§ WHAT YOU ARE ASKED TO DO: Within the data that follows, set down exactly the lines from the one containing "P2 pin 3: +3V3 -> SRC" through the one containing "C104: 15uF (plus", both ends included.

§ SOURCE INFORMATION:
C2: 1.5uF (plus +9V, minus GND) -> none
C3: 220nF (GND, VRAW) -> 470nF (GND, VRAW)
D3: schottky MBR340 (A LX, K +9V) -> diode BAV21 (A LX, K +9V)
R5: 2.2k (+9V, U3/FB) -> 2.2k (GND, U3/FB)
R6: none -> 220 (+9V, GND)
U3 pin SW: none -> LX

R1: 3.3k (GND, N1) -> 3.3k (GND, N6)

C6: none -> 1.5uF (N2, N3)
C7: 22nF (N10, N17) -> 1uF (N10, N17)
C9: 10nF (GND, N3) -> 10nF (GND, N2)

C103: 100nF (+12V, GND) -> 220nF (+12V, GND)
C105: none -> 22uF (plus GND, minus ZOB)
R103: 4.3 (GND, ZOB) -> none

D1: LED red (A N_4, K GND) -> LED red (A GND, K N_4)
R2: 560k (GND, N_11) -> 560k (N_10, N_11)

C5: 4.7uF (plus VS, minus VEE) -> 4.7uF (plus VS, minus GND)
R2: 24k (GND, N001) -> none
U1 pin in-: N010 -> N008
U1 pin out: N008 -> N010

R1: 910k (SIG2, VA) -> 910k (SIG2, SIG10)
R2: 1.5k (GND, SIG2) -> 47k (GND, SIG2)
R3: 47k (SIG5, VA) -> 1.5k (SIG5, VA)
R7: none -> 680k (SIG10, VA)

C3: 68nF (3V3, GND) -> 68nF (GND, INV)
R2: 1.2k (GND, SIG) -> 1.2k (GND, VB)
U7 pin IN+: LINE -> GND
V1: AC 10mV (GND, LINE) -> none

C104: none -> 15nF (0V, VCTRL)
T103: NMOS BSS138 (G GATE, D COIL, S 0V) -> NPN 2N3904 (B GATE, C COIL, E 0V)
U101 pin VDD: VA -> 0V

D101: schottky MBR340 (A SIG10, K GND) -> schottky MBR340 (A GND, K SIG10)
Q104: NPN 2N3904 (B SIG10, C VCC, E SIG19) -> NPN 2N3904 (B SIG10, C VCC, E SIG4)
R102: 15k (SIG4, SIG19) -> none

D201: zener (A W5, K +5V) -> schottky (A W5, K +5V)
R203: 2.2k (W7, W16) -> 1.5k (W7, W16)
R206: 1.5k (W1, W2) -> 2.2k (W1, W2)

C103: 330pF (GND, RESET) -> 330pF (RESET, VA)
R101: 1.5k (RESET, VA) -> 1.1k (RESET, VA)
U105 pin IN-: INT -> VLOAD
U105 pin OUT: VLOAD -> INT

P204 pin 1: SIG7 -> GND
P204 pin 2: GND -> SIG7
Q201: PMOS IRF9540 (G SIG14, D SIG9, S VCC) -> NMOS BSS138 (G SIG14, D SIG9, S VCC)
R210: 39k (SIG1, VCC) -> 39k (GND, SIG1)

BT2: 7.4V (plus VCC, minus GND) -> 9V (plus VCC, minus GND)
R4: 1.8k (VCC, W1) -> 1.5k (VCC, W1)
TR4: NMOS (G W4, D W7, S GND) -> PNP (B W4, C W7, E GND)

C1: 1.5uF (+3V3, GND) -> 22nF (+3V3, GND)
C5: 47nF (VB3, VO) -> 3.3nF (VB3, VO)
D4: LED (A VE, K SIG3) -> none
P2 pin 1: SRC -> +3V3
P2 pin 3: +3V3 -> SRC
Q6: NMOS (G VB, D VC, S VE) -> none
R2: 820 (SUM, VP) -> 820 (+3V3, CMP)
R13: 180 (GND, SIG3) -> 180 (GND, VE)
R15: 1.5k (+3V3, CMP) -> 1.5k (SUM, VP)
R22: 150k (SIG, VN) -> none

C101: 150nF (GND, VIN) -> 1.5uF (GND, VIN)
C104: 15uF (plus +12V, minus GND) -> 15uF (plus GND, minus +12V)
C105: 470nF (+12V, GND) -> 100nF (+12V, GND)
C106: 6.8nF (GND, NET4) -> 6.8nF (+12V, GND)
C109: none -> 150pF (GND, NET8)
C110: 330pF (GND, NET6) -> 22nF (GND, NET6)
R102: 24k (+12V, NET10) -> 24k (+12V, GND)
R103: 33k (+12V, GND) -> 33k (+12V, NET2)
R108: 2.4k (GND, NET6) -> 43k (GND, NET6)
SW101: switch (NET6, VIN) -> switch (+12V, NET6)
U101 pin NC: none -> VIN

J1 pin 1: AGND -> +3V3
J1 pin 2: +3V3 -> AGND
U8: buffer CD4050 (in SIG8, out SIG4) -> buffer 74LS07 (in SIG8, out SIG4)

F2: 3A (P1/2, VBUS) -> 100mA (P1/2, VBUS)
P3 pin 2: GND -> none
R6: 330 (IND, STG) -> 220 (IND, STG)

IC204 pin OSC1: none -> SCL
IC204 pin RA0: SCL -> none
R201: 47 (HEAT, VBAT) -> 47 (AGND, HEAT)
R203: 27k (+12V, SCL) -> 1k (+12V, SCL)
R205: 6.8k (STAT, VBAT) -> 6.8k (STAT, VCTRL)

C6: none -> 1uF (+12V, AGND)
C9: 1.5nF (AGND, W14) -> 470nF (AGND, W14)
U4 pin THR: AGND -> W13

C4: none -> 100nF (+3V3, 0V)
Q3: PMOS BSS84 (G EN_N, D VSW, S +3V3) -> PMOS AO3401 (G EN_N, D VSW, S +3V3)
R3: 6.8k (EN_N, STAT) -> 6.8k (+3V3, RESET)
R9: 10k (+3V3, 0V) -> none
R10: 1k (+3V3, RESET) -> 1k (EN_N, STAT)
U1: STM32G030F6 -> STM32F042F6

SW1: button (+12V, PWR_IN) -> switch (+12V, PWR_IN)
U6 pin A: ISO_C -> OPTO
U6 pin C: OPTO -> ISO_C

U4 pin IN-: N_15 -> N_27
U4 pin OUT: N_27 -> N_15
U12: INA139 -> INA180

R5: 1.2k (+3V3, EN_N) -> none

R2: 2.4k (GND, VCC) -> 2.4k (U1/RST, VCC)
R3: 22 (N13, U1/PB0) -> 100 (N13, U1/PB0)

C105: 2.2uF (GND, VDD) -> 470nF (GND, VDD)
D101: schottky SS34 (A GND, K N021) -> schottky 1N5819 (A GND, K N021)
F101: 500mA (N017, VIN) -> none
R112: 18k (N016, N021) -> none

§ ANSWER TO THIS EXERCISE:
P2 pin 3: +3V3 -> SRC
Q6: NMOS (G VB, D VC, S VE) -> none
R2: 820 (SUM, VP) -> 820 (+3V3, CMP)
R13: 180 (GND, SIG3) -> 180 (GND, VE)
R15: 1.5k (+3V3, CMP) -> 1.5k (SUM, VP)
R22: 150k (SIG, VN) -> none

C101: 150nF (GND, VIN) -> 1.5uF (GND, VIN)
C104: 15uF (plus +12V, minus GND) -> 15uF (plus GND, minus +12V)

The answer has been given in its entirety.